TASK GOAL :: Using the material that follows, identify and copy each line with the string "black".
[DATA TO EXAMINE Boundary: Start]
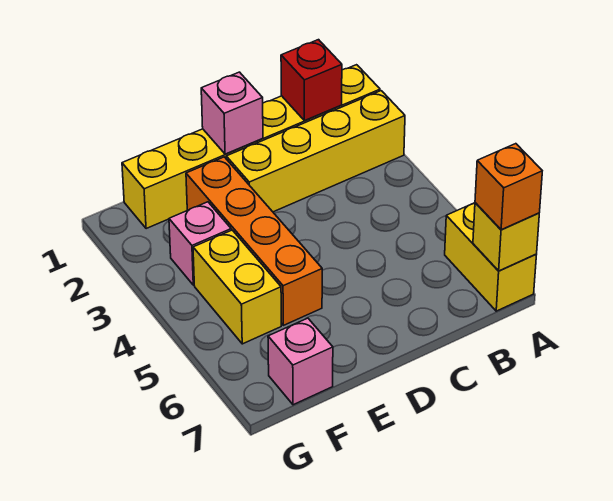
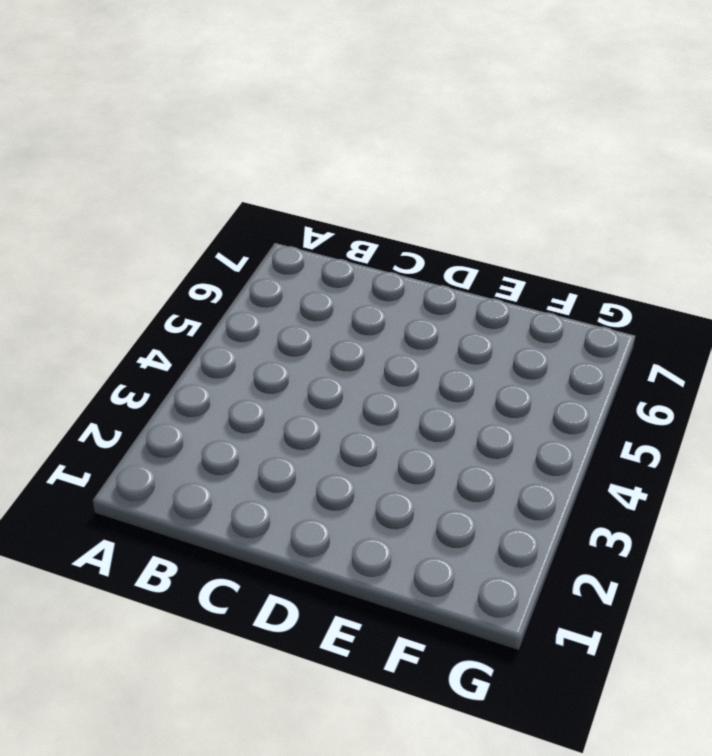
none -> yellow brick A1:F1 level 1
none -> yellow brick A2:D2 level 1

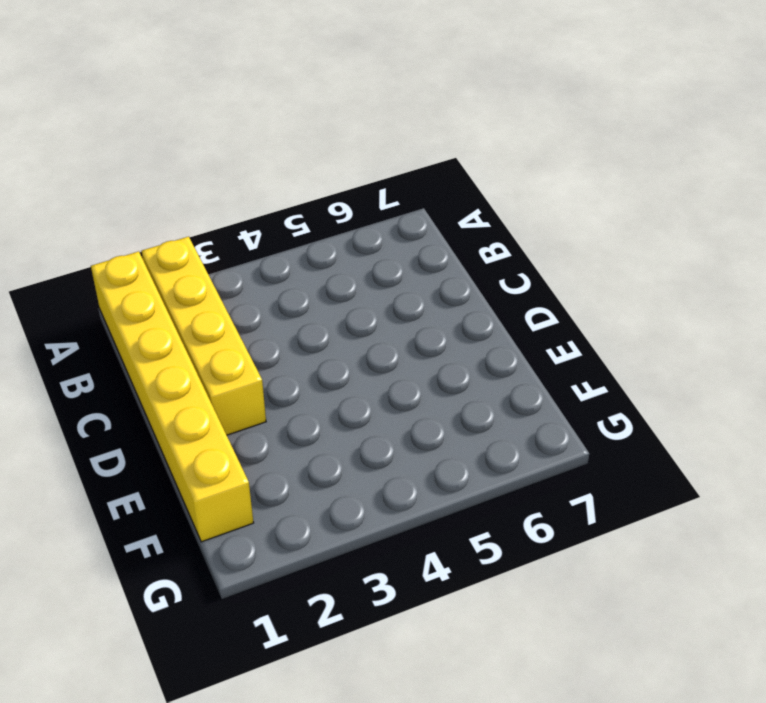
none -> yellow brick A6:A7 level 1
none -> orange brick E2:E5 level 1

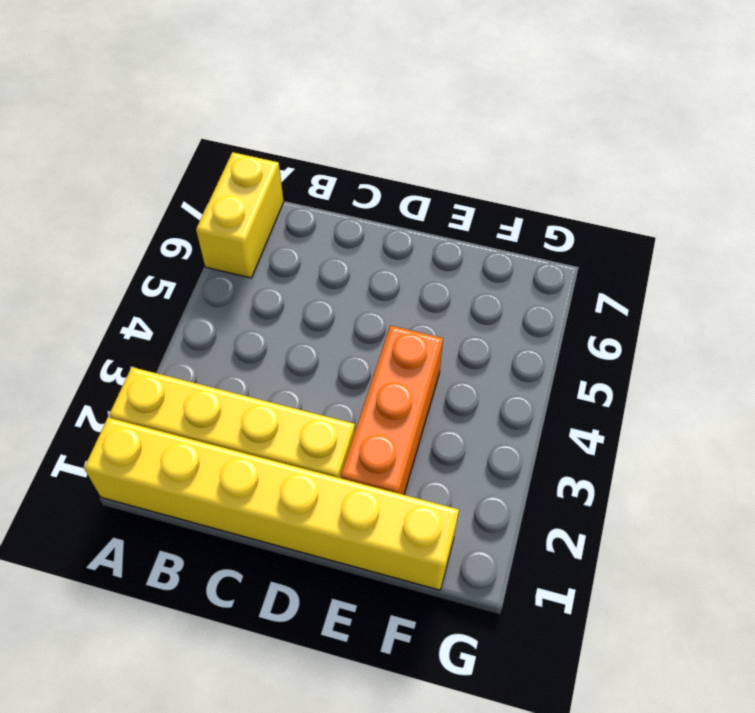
orange brick E2:E4 level 1 -> orange brick E2:E5 level 1
none -> pink brick F3 level 1
none -> yellow brick F4:F5 level 1

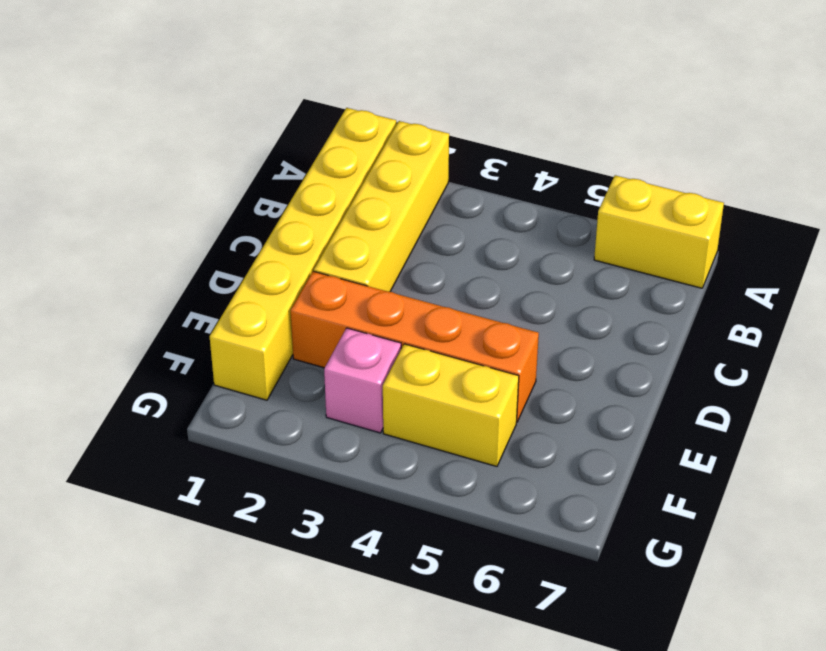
none -> pink brick F7 level 1
none -> yellow brick A7 level 2

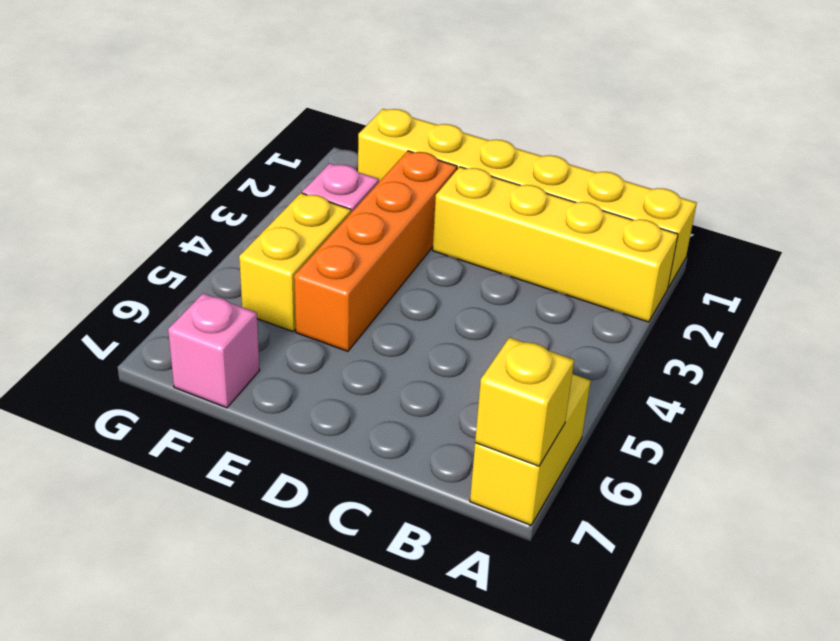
none -> red brick B1 level 2
none -> pink brick D1 level 2

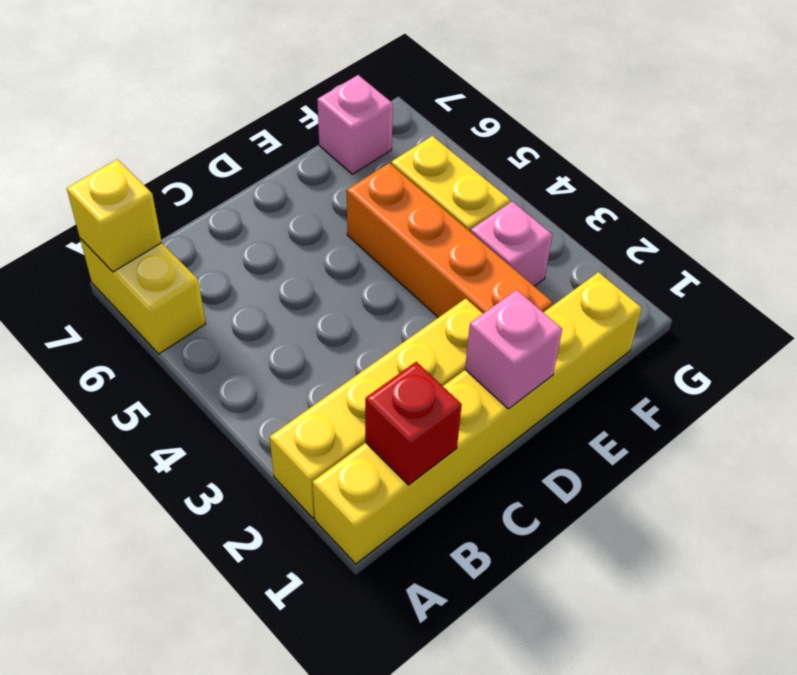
none -> orange brick A7 level 3

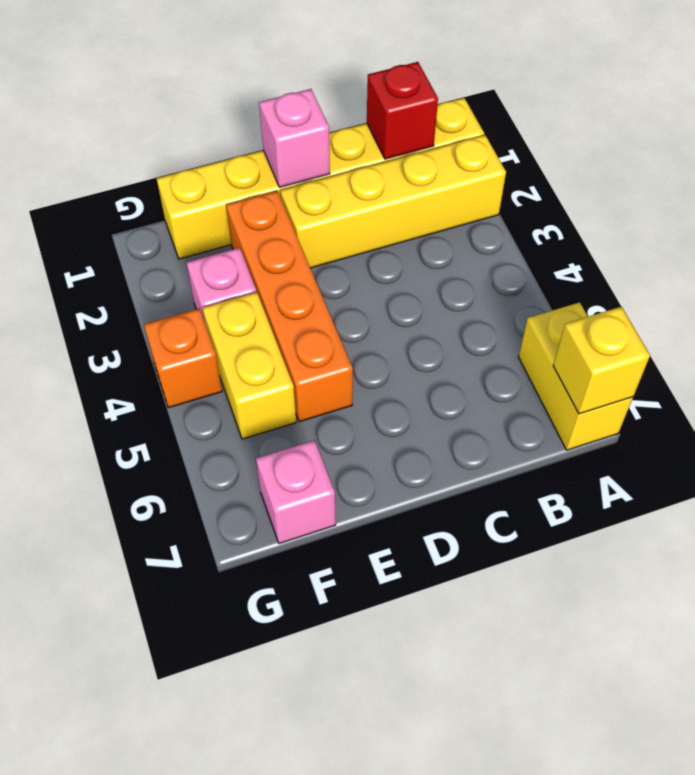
orange brick G4 level 1 -> orange brick A7 level 3

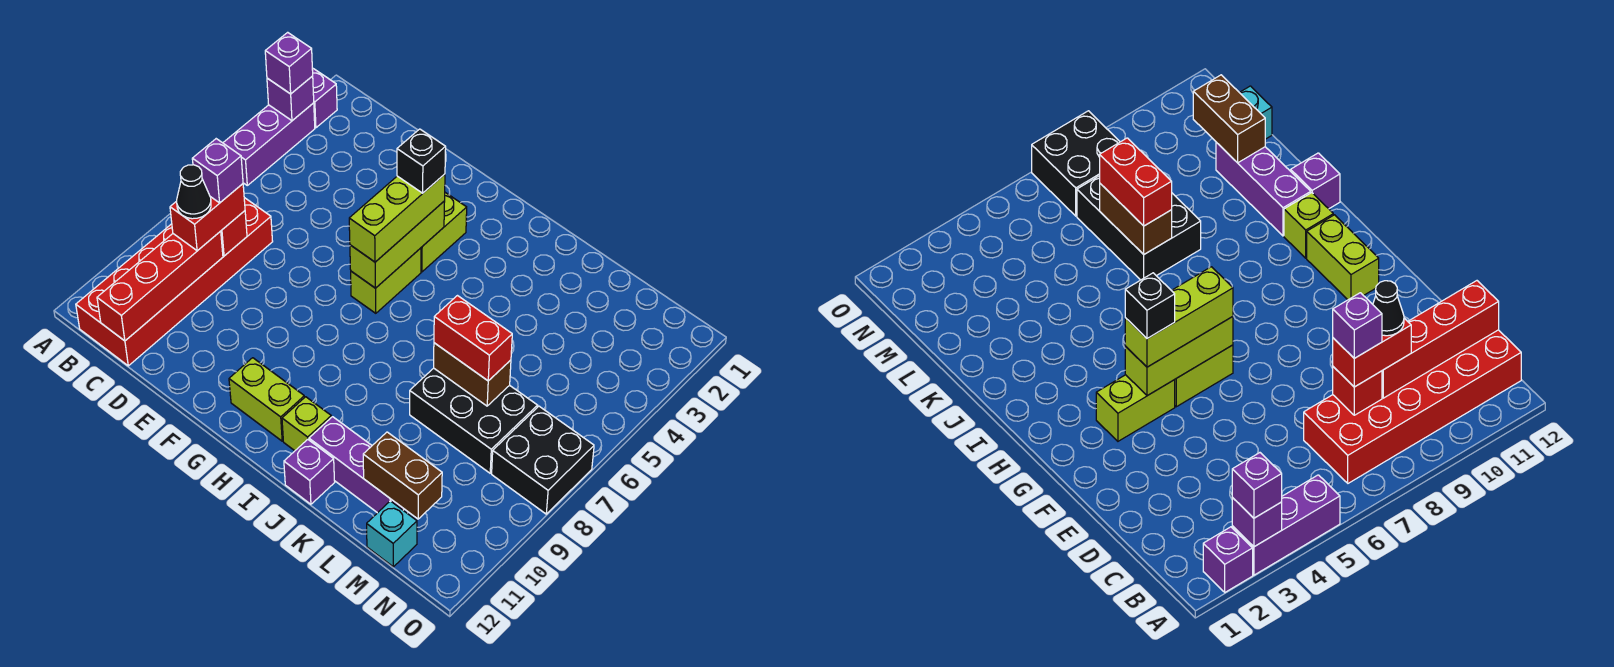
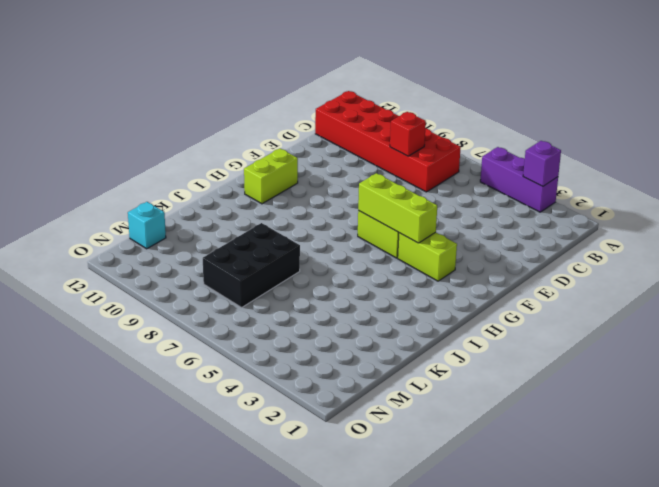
none -> purple brick A2 level 1
none -> lime brick I11 level 1
none -> purple brick J11:L11 level 1

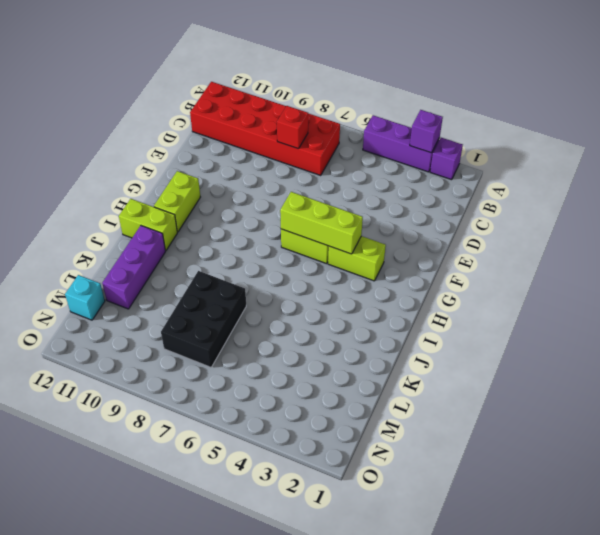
lime brick I11:I12 level 1 -> lime brick I11 level 1
none -> purple brick J12 level 1
none -> black brick N7:O8 level 1
none -> red brick C9:C12 level 2

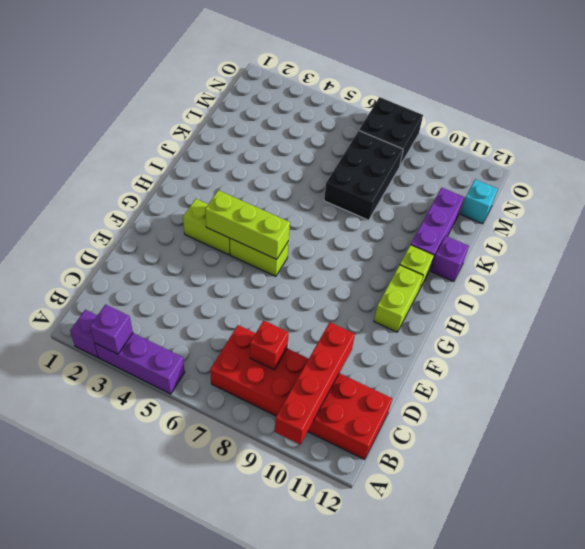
red brick A10:D10 level 2 -> red brick C9:C12 level 2
none -> brown brick K7:L7 level 2
none -> brown brick L11:M11 level 2
none -> purple brick A3 level 3

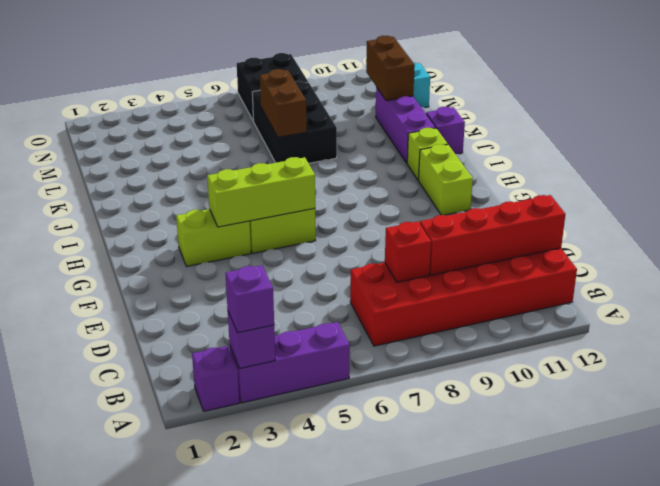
none -> red brick C8:C9 level 3
none -> lime brick G4:G6 level 3
none -> red brick K7:L7 level 3

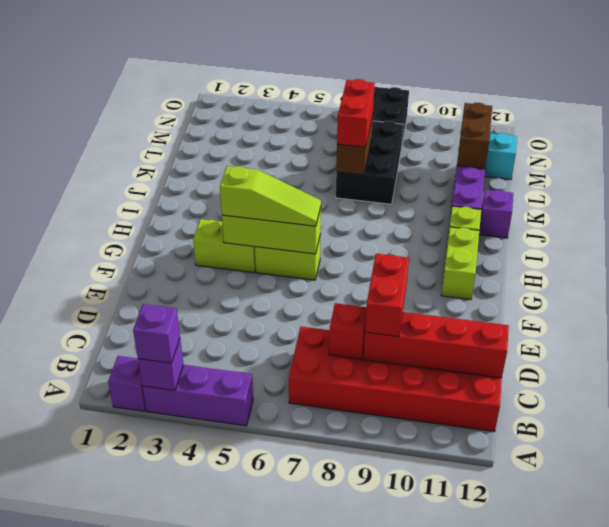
red brick C9:D9 level 3 -> red brick C8:C9 level 3
lime slope G4:G6 level 3 top 4 -> lime brick G4:G6 level 3
none -> purple brick C8 level 4
none -> black cone C9 level 4
none -> black brick G4 level 4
[DATA TO EXAMINE Boundary: End]
ANSWER SPACE ::
none -> black brick N7:O8 level 1
none -> black cone C9 level 4
none -> black brick G4 level 4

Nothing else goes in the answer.